Segment Start: Data for analysis
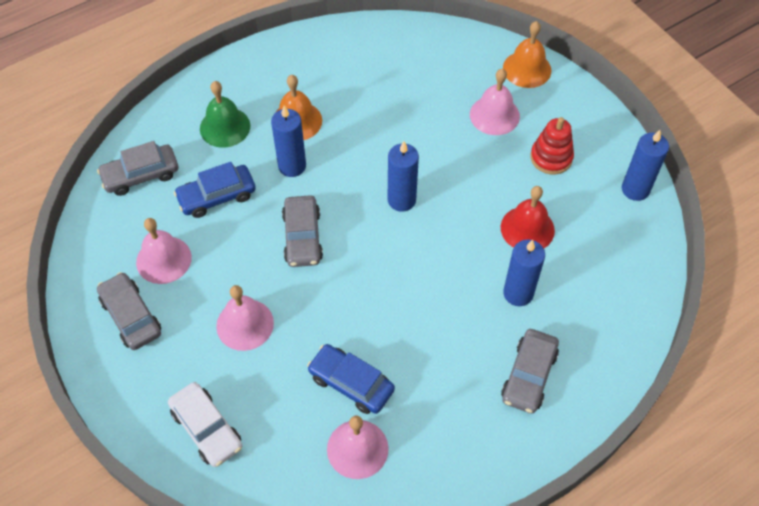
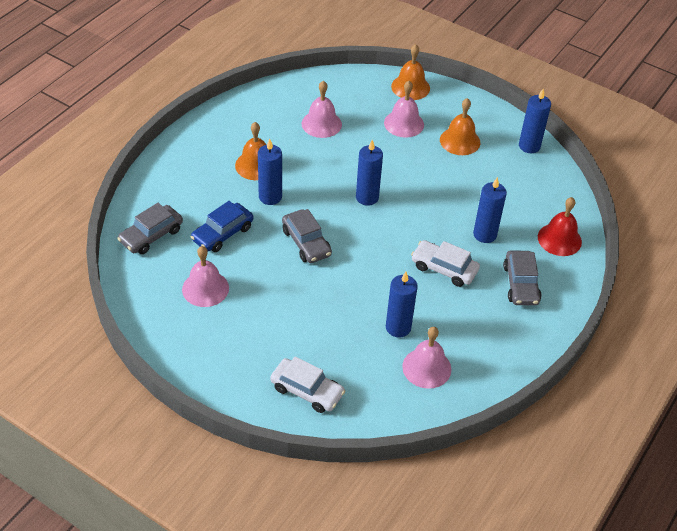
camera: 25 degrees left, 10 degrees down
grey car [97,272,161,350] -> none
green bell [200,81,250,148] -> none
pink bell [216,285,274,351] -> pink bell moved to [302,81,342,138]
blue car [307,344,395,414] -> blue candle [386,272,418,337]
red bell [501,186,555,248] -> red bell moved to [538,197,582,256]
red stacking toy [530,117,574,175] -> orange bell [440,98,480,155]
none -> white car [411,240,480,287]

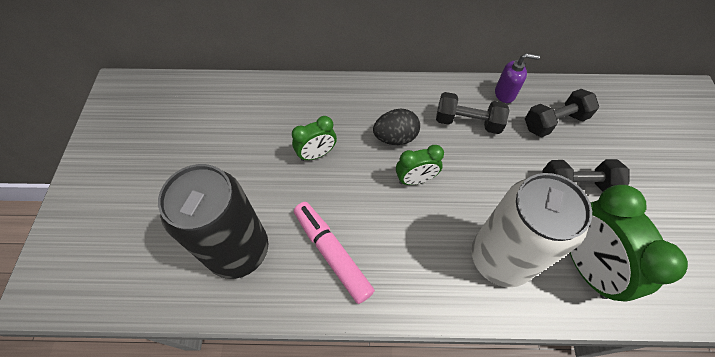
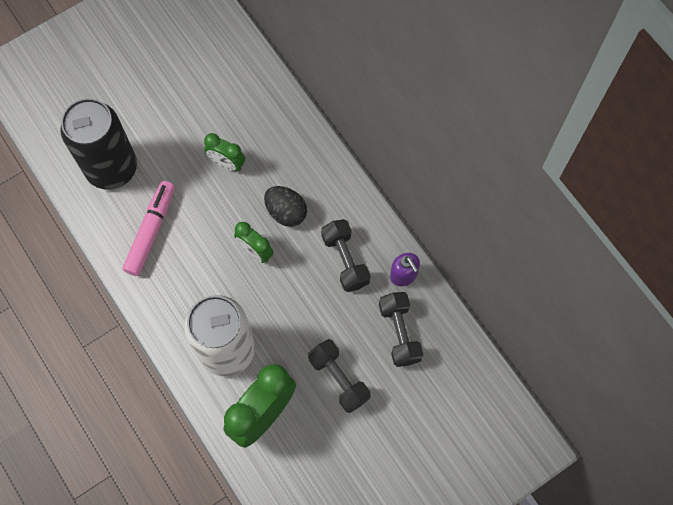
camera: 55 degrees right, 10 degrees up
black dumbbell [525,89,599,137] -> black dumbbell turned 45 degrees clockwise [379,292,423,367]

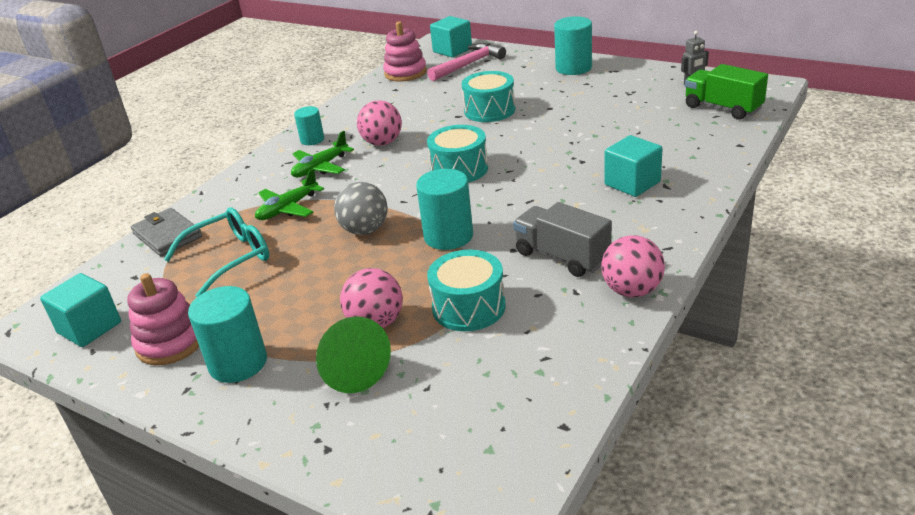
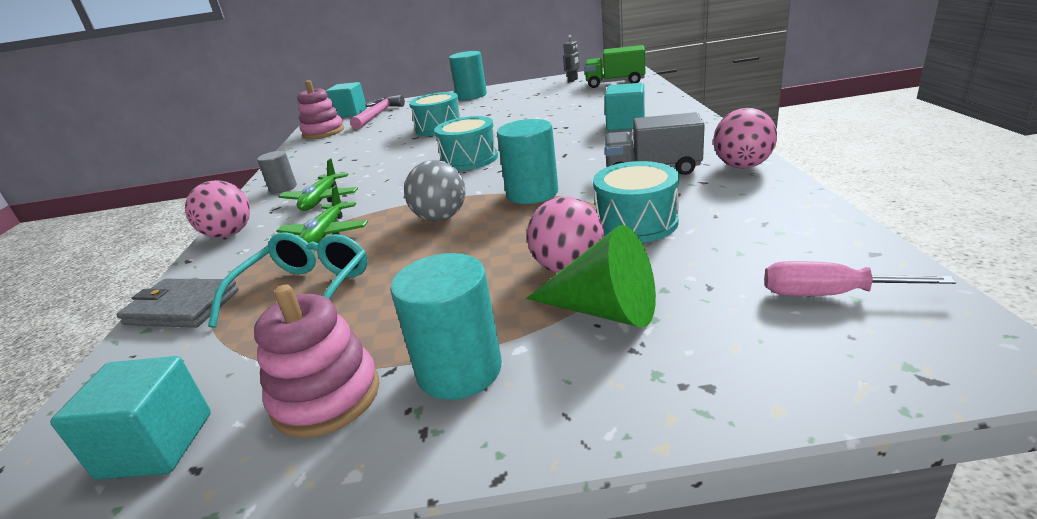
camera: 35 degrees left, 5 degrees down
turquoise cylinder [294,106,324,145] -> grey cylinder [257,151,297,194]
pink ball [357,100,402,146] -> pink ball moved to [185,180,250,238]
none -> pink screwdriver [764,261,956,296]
Segment End: Data for analysis
Segment Start: Data for analysis
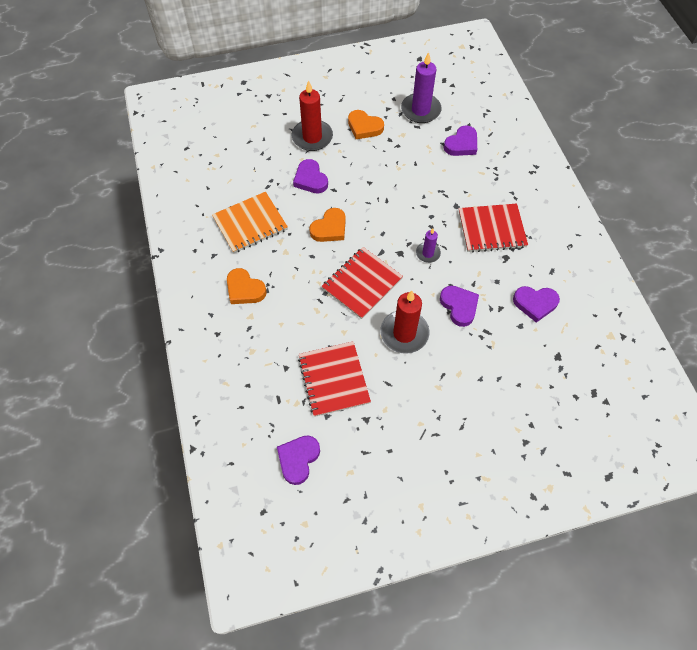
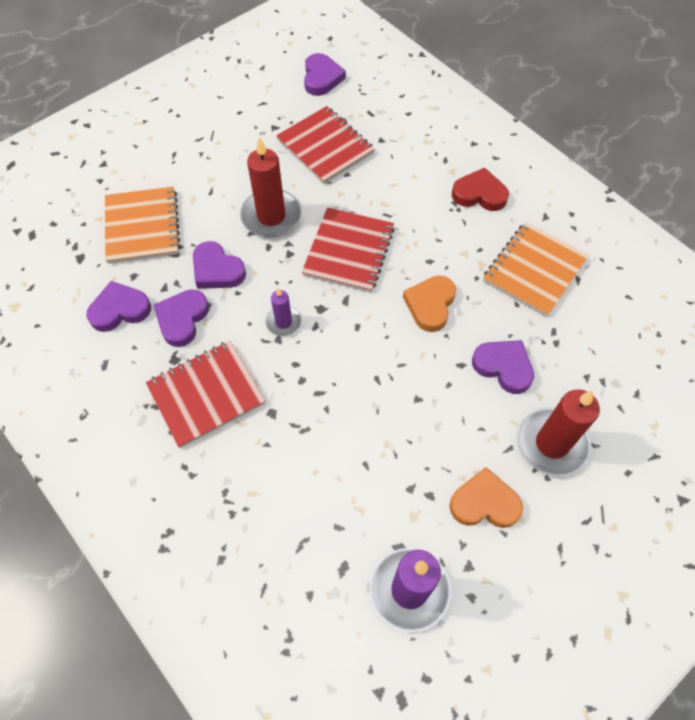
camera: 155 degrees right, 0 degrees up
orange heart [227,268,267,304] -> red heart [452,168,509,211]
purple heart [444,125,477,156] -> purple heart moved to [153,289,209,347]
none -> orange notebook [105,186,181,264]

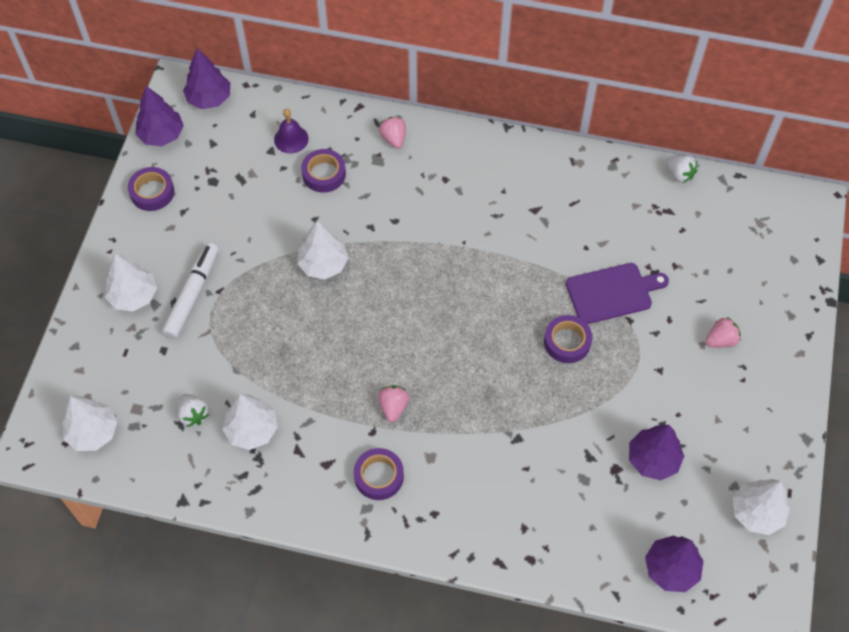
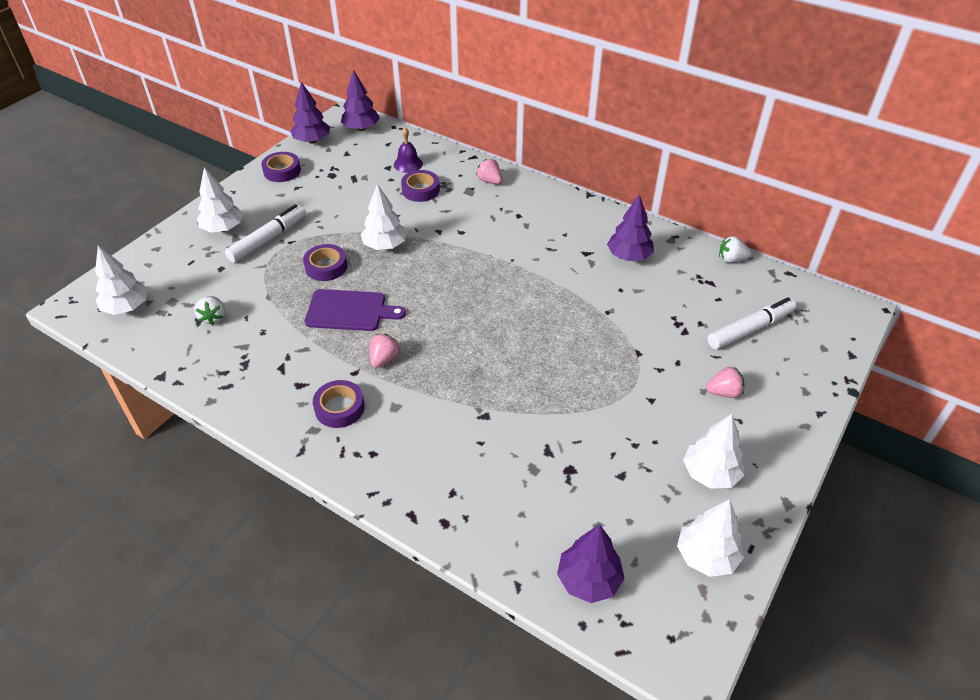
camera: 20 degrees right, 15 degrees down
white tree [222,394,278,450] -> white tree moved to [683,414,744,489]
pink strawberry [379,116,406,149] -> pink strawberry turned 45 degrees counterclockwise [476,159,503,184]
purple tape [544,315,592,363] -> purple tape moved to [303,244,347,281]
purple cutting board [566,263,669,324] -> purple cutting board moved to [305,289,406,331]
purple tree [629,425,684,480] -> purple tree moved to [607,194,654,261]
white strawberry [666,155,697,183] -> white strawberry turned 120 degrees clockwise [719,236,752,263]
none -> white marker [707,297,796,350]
Segment End: Data for analysis
Segment Start: Data for analysis
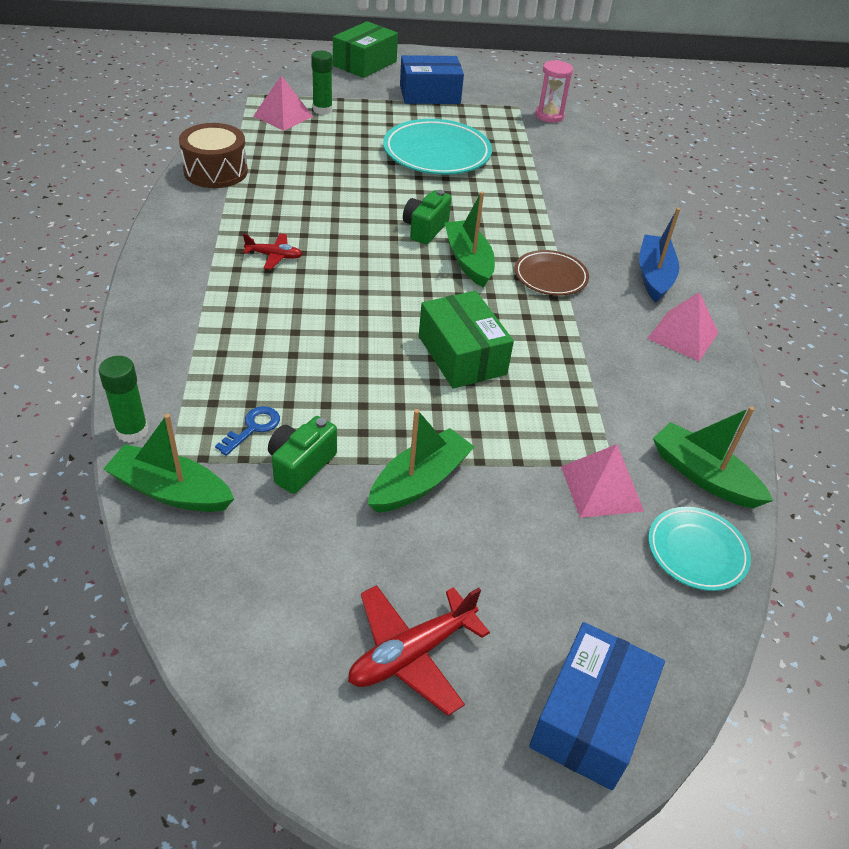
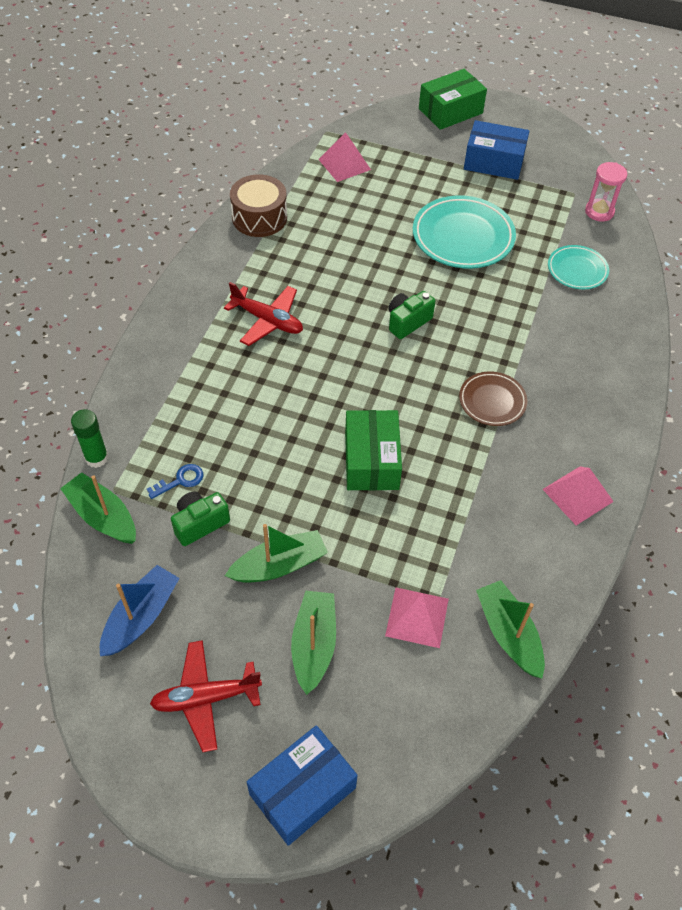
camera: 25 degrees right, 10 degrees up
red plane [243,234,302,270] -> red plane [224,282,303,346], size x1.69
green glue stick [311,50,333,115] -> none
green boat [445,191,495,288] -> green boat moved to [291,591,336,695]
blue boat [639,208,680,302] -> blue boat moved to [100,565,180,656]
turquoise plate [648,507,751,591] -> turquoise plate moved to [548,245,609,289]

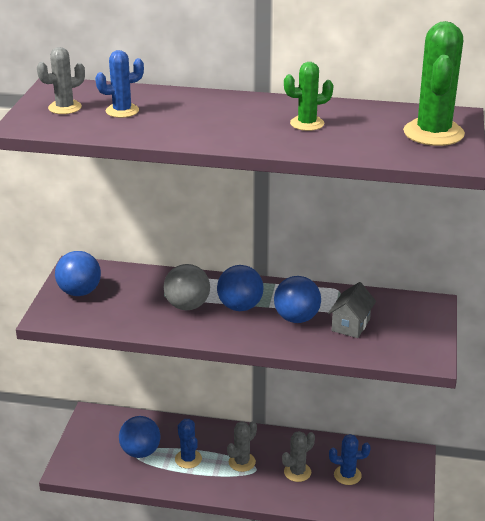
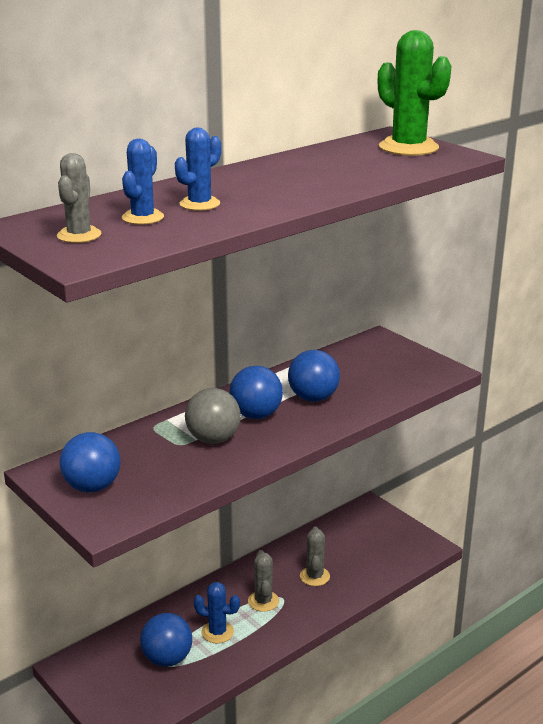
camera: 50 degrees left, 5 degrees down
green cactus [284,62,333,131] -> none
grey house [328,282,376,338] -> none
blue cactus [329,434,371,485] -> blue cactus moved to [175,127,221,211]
Segment End: Data for analysis
* [What this task involves]:
Search the material for the word "white". Each line where it is found must be copied.

* [Solved exercise]:
none -> white car [411,240,480,287]
white tree [222,394,278,450] -> white tree moved to [683,414,744,489]
white strawberry [666,155,697,183] -> white strawberry turned 120 degrees clockwise [719,236,752,263]
none -> white marker [707,297,796,350]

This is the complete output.